TASK TO CARRY OUT: Output only the lines of the entries that follow, starting at the one with "grey dumbbell: 2 -> 3" and running down to the one with "red tree: 9 -> 12", both included and unchanged.

INFORMATION:
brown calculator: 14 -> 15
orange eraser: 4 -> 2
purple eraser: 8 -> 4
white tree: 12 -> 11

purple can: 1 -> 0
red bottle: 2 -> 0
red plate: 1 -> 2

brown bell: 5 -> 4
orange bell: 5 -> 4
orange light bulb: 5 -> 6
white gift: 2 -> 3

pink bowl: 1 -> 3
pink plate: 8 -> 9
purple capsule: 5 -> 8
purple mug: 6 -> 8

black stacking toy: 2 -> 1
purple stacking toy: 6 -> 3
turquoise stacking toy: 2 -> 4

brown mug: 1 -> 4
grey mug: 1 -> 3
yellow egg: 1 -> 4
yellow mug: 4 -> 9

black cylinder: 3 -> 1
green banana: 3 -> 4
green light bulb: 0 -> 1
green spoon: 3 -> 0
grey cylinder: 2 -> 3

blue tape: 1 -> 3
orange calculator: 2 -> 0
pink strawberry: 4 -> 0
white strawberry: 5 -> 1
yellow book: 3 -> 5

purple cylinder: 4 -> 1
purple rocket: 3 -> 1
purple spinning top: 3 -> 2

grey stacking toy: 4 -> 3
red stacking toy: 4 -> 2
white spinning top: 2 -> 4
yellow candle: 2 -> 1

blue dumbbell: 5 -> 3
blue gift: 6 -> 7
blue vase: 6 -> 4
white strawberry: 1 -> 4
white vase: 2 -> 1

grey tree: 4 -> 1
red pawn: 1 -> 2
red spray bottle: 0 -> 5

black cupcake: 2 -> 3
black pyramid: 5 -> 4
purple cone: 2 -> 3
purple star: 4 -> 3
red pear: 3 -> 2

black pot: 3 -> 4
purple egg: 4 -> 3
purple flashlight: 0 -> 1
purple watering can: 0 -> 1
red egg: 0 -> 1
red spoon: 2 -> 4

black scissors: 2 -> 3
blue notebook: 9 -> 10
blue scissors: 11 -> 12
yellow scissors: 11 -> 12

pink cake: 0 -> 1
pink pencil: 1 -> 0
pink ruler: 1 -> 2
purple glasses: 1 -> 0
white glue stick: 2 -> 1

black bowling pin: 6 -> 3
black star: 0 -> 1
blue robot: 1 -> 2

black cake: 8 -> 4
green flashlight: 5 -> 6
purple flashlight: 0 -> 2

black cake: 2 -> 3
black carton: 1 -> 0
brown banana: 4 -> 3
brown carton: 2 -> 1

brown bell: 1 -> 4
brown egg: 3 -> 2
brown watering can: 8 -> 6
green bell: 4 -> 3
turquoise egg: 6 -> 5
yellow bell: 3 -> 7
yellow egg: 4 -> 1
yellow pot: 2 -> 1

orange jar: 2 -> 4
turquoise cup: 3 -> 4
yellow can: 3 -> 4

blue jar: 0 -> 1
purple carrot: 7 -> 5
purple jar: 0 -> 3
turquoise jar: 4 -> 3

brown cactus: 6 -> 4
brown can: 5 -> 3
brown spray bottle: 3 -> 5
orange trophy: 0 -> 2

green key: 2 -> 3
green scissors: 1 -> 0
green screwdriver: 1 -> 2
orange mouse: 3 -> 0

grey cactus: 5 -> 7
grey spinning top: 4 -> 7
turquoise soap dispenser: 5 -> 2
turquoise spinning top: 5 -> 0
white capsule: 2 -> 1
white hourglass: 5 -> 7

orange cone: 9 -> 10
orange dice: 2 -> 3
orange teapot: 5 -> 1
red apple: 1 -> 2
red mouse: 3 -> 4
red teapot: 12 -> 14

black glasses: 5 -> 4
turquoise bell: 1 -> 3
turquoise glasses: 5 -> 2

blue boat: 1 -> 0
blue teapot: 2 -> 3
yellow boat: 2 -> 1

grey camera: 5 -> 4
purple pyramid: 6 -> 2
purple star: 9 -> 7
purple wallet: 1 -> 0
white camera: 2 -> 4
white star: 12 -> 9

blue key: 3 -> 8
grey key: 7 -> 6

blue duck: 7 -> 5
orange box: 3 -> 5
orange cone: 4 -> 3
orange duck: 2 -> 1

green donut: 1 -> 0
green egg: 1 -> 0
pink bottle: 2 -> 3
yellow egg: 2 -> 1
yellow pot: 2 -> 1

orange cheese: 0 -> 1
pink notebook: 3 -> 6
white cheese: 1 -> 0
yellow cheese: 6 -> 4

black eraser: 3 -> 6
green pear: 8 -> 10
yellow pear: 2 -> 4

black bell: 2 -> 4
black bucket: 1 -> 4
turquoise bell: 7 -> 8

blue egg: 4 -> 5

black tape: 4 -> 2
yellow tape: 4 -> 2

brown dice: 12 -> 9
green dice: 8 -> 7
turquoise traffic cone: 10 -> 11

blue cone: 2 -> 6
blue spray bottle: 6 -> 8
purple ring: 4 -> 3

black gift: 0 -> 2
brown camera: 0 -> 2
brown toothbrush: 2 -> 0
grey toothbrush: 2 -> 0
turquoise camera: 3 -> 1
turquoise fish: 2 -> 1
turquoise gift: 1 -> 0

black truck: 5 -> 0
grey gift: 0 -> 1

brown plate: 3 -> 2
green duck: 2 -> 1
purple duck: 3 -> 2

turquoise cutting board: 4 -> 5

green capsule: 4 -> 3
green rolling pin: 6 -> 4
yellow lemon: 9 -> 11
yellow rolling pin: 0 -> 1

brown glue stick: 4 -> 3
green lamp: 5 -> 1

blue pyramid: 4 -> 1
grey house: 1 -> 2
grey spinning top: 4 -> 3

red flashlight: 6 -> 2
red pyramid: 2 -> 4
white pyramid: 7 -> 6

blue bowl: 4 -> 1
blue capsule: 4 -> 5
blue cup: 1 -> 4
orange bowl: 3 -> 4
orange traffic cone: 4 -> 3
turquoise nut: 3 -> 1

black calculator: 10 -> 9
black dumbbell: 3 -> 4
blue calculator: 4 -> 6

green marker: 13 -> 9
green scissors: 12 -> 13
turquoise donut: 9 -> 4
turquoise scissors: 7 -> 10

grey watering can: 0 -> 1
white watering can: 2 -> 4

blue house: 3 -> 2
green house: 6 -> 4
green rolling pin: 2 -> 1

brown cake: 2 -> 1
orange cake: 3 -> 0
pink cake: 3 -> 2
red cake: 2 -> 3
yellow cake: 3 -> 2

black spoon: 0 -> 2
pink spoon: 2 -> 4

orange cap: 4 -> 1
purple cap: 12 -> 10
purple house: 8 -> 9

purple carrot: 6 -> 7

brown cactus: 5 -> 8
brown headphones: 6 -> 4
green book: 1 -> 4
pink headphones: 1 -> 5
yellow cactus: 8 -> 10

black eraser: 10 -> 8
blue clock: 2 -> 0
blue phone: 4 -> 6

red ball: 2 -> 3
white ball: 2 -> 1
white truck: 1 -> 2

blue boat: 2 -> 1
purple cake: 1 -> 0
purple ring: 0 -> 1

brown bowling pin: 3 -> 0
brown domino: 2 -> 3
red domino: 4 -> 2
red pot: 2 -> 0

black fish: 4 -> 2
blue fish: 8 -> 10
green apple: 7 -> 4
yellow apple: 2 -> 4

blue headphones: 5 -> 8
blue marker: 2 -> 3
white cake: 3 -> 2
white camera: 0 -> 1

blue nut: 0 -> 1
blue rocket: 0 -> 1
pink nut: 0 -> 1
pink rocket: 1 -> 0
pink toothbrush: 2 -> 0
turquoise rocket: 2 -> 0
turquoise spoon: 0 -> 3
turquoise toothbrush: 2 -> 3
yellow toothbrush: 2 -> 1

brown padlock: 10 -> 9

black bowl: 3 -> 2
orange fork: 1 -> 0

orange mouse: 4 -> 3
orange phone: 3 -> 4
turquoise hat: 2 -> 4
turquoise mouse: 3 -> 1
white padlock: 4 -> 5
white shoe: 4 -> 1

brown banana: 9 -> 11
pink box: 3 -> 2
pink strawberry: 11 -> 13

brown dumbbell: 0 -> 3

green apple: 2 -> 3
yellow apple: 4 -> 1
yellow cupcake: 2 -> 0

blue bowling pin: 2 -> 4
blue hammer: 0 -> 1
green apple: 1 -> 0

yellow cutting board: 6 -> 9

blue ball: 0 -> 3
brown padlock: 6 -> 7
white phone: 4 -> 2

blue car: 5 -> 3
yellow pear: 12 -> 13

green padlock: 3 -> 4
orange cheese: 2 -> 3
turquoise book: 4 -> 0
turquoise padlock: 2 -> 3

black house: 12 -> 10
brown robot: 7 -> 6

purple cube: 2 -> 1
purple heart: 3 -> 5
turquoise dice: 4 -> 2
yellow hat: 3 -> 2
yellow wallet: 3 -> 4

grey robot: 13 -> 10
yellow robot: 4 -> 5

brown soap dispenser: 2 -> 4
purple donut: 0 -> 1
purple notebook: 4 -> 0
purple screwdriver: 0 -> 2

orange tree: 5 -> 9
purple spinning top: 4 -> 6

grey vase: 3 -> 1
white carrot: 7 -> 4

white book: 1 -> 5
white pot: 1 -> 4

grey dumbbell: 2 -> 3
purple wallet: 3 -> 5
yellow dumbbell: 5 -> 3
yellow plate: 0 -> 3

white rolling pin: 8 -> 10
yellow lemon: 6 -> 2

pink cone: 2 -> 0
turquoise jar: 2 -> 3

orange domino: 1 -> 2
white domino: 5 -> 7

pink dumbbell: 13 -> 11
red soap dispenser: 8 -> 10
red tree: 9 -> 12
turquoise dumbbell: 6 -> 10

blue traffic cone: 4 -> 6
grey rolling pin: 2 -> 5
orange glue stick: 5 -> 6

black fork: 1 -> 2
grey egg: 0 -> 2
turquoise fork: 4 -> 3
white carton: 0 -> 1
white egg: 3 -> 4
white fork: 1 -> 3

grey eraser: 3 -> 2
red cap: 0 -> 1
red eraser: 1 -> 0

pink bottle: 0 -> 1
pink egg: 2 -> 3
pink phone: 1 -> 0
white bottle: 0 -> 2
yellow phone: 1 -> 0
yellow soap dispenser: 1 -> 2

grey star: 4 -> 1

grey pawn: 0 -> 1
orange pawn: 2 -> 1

OUTPUT OF THE EXERCISE:
grey dumbbell: 2 -> 3
purple wallet: 3 -> 5
yellow dumbbell: 5 -> 3
yellow plate: 0 -> 3

white rolling pin: 8 -> 10
yellow lemon: 6 -> 2

pink cone: 2 -> 0
turquoise jar: 2 -> 3

orange domino: 1 -> 2
white domino: 5 -> 7

pink dumbbell: 13 -> 11
red soap dispenser: 8 -> 10
red tree: 9 -> 12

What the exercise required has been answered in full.